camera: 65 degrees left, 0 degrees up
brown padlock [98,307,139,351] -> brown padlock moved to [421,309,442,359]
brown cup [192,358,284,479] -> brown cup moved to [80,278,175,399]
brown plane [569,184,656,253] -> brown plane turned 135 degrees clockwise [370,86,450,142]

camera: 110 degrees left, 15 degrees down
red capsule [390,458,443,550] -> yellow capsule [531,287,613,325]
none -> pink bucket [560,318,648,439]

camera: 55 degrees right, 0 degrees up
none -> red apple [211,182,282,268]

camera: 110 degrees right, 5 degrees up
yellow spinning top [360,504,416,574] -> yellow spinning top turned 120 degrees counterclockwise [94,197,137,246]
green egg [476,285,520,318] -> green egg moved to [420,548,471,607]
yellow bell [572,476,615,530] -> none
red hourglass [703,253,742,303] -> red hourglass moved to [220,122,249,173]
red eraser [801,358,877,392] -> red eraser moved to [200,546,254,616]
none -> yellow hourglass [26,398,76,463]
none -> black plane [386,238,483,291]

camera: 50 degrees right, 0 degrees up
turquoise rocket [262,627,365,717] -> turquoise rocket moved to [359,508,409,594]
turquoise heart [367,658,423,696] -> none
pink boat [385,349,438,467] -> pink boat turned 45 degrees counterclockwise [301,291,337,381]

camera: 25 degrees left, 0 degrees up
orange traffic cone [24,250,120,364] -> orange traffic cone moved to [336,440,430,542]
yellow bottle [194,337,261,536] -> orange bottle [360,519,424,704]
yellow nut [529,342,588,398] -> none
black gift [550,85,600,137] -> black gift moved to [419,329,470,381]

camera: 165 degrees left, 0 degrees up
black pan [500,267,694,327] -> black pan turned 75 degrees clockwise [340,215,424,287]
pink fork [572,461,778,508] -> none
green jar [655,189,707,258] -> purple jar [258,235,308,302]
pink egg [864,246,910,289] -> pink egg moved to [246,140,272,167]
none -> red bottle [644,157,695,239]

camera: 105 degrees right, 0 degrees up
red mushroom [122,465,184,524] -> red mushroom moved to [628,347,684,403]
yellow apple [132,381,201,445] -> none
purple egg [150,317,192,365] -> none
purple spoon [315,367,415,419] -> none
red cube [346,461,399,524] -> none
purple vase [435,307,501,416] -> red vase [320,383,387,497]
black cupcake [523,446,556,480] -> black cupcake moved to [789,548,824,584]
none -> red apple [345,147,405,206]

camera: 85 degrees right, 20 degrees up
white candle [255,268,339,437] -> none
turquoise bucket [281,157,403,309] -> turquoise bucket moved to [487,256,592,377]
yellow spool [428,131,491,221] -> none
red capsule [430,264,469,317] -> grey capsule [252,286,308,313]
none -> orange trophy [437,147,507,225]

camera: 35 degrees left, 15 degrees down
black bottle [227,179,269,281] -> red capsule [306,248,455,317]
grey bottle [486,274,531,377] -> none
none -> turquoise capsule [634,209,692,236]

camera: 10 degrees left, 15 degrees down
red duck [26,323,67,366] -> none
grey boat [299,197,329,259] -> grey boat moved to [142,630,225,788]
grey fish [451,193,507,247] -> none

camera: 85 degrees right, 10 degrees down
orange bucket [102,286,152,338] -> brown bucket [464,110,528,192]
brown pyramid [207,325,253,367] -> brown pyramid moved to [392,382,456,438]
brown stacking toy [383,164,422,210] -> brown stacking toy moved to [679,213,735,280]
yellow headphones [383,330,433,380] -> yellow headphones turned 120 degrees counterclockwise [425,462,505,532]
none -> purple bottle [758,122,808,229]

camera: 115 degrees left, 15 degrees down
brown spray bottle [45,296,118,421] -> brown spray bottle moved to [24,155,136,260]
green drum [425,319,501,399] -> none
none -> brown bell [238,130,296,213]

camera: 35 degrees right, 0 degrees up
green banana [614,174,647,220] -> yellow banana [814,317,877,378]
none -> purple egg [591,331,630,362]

Task objective: In the entries above, the lines from the one bearing "orange bucket [102,286,152,338]" up to and including the one bearing "brown stacking toy [383,164,422,210]" should be transcribed exactly; no other line is wanted.

Answer to this task:
orange bucket [102,286,152,338] -> brown bucket [464,110,528,192]
brown pyramid [207,325,253,367] -> brown pyramid moved to [392,382,456,438]
brown stacking toy [383,164,422,210] -> brown stacking toy moved to [679,213,735,280]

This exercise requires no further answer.